== What you are asked to do ==
Using the listing below, please gather every line containing the word "added".

== Source data ==
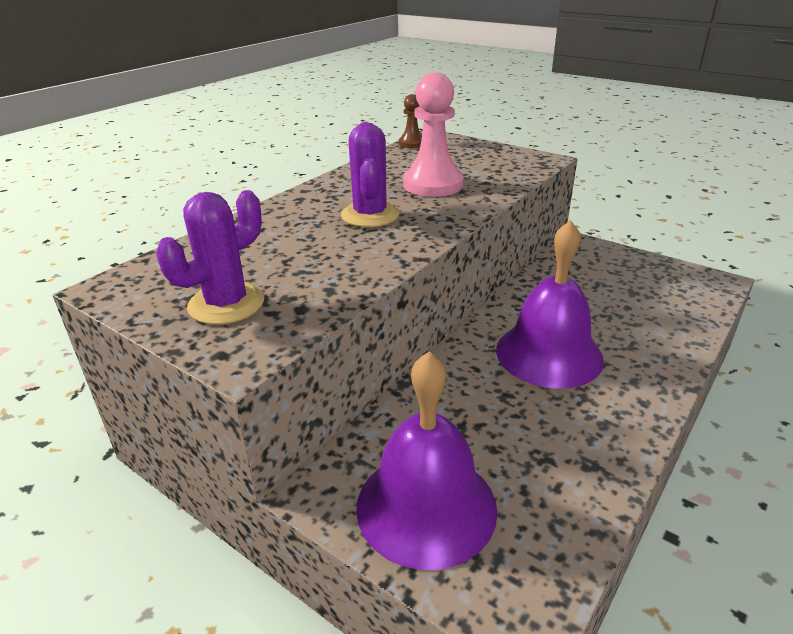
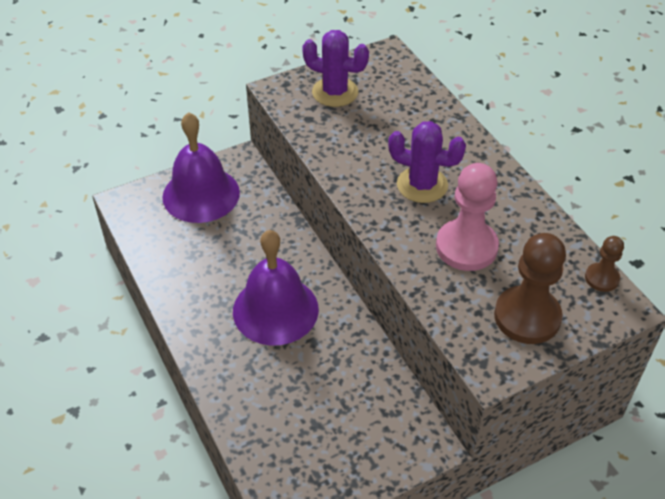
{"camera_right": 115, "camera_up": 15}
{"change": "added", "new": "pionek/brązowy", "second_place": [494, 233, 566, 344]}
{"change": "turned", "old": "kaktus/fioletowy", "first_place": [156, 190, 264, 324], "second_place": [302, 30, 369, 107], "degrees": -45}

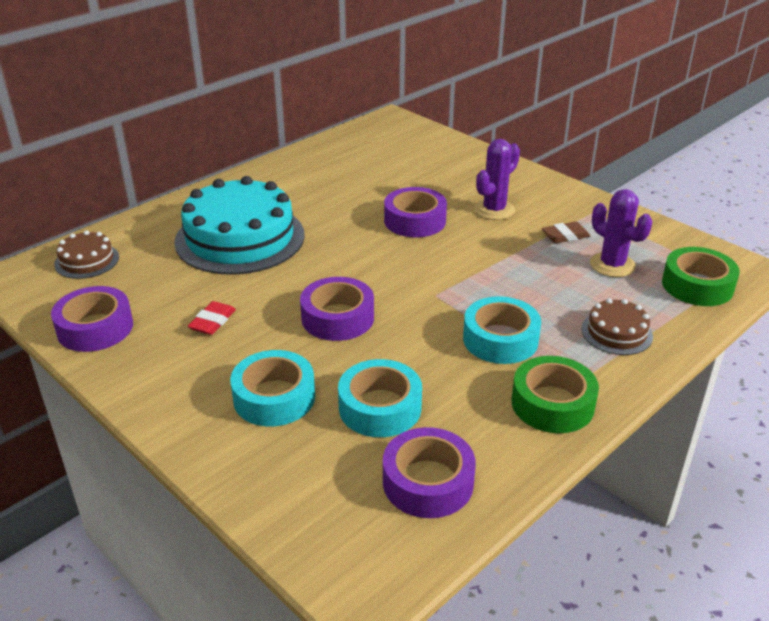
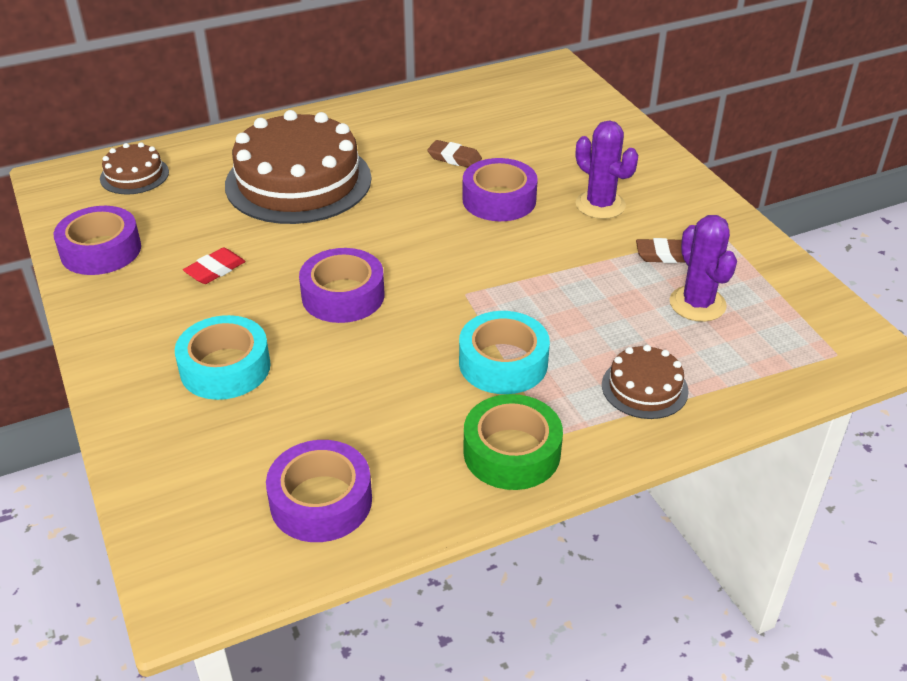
{"camera_right": 20, "camera_up": 5}
{"change": "removed", "old": "taśma klejąca/turkusowy", "first_place": [338, 359, 422, 437]}
{"change": "removed", "old": "taśma klejąca/zielony", "first_place": [662, 247, 740, 306]}
{"change": "added", "new": "gumka do mazania/brązowy", "second_place": [427, 140, 482, 167]}
{"change": "recoloured", "old": "tort/turkusowy", "new": "tort/brązowy", "first_place": [174, 176, 305, 275], "second_place": [225, 110, 371, 224]}
{"change": "turned", "old": "kaktus/fioletowy", "first_place": [474, 139, 520, 220], "second_place": [576, 120, 638, 219], "degrees": 75}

== Finished task ==
{"change": "added", "new": "pionek/brązowy", "second_place": [494, 233, 566, 344]}
{"change": "added", "new": "gumka do mazania/brązowy", "second_place": [427, 140, 482, 167]}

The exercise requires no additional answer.